(Coordinate change listings)

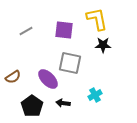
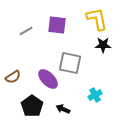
purple square: moved 7 px left, 5 px up
black arrow: moved 6 px down; rotated 16 degrees clockwise
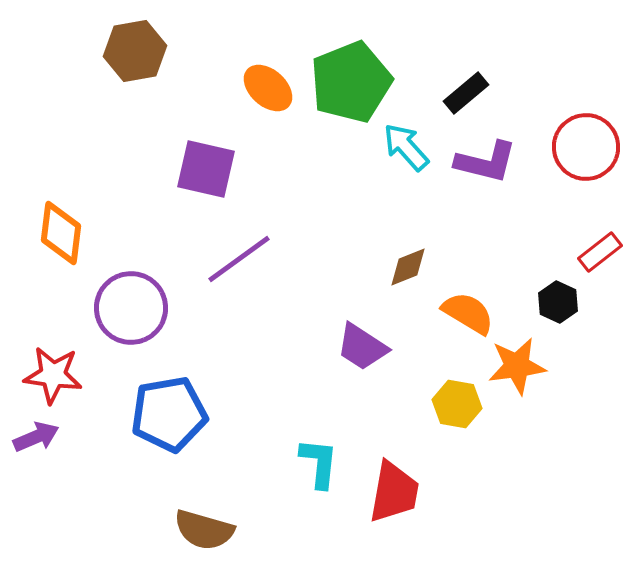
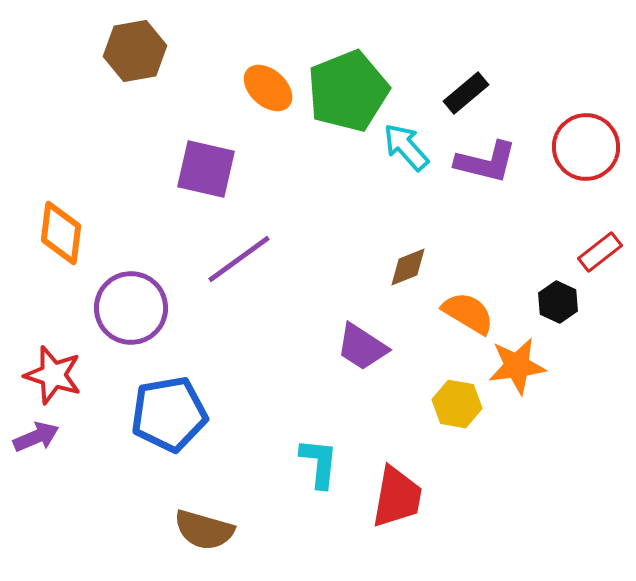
green pentagon: moved 3 px left, 9 px down
red star: rotated 10 degrees clockwise
red trapezoid: moved 3 px right, 5 px down
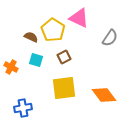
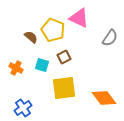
yellow pentagon: rotated 10 degrees counterclockwise
brown semicircle: rotated 16 degrees clockwise
cyan square: moved 6 px right, 5 px down
orange cross: moved 5 px right, 1 px down
orange diamond: moved 3 px down
blue cross: rotated 24 degrees counterclockwise
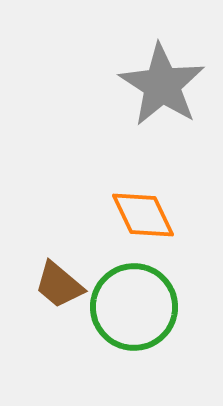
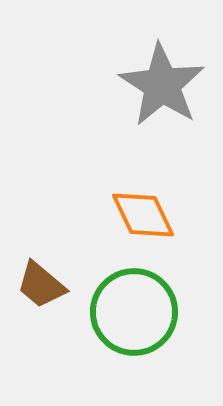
brown trapezoid: moved 18 px left
green circle: moved 5 px down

**Description of the task**
Give back only the lines from the one that carries "red trapezoid: moved 3 px right, 5 px down" through the final line above, both included. Drop all pictures.

**Result of the task**
red trapezoid: moved 3 px right, 5 px down
yellow pentagon: rotated 10 degrees counterclockwise
brown semicircle: rotated 16 degrees clockwise
cyan square: moved 6 px right, 5 px down
orange cross: moved 5 px right, 1 px down
orange diamond: moved 3 px down
blue cross: rotated 24 degrees counterclockwise
brown trapezoid: moved 18 px left
green circle: moved 5 px down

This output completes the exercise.